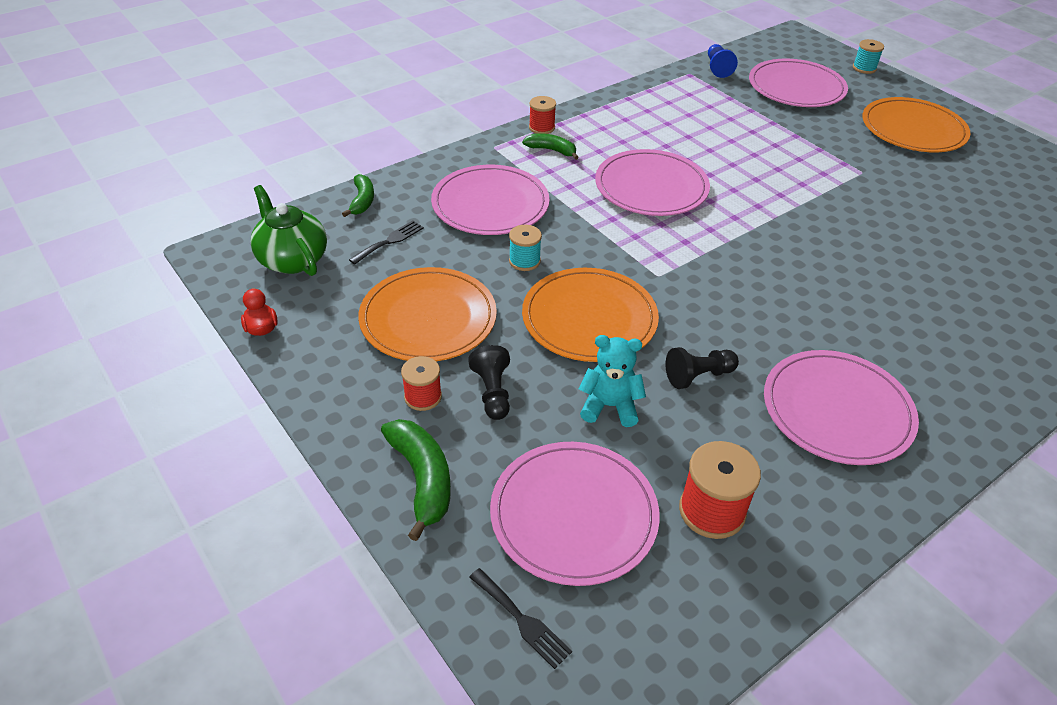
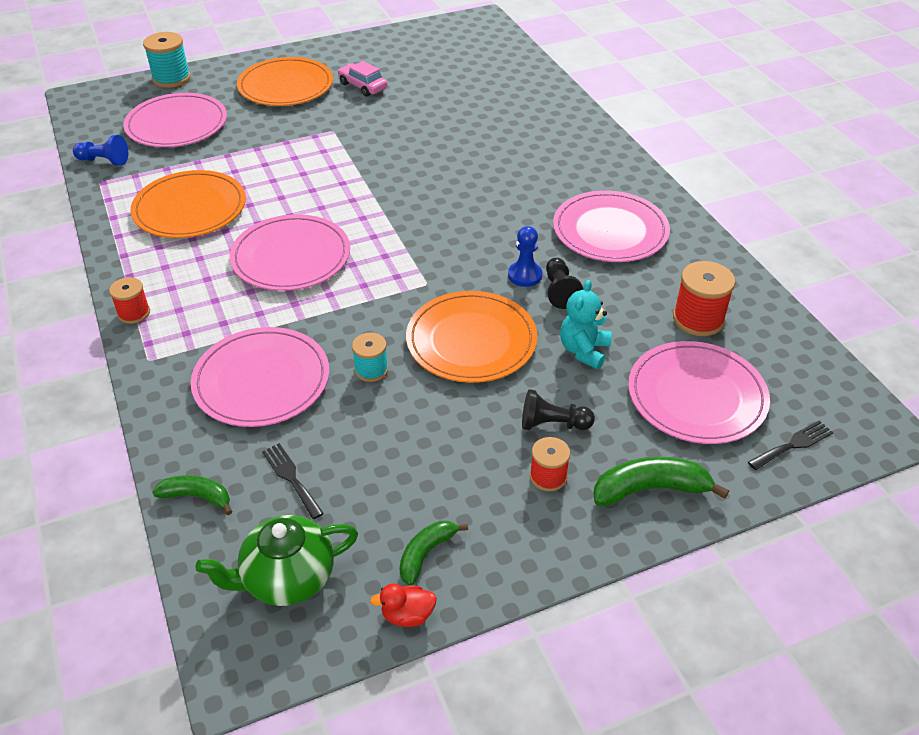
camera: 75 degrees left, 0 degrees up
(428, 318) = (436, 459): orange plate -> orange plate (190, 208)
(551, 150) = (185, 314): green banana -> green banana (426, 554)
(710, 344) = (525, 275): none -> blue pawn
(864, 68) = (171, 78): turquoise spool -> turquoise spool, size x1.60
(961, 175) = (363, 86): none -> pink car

* * *

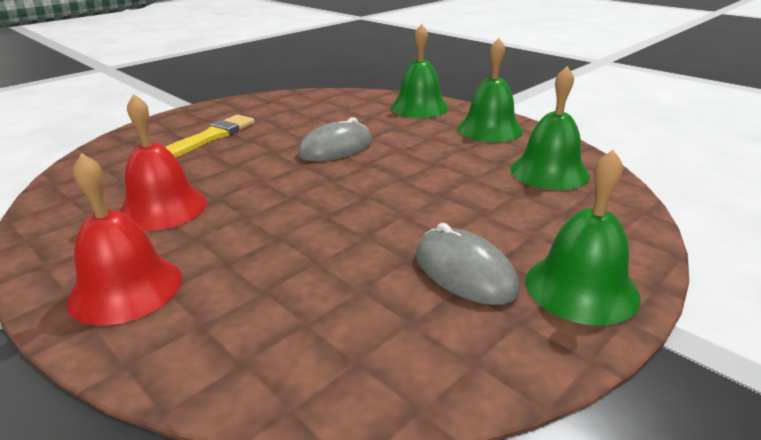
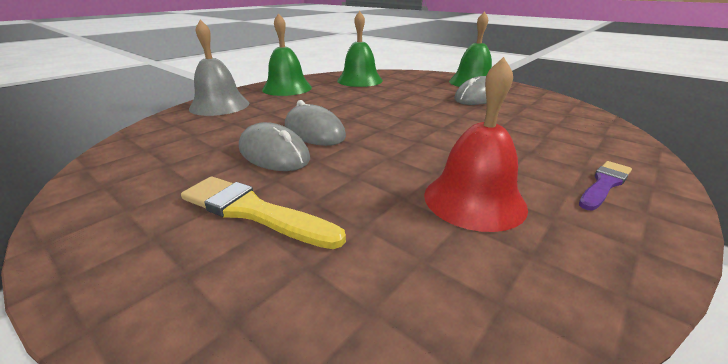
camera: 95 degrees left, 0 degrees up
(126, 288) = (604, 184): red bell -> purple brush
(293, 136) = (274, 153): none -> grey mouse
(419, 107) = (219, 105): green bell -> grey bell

**Aim of the exercise**
In the entries above, please find the line with "(551, 150) = (185, 314): green" and the line with "(961, 175) = (363, 86): none -> pink car", then write out exactly those two lines and every line between them, and nothing more.

**The completed task**
(551, 150) = (185, 314): green banana -> green banana (426, 554)
(710, 344) = (525, 275): none -> blue pawn
(864, 68) = (171, 78): turquoise spool -> turquoise spool, size x1.60
(961, 175) = (363, 86): none -> pink car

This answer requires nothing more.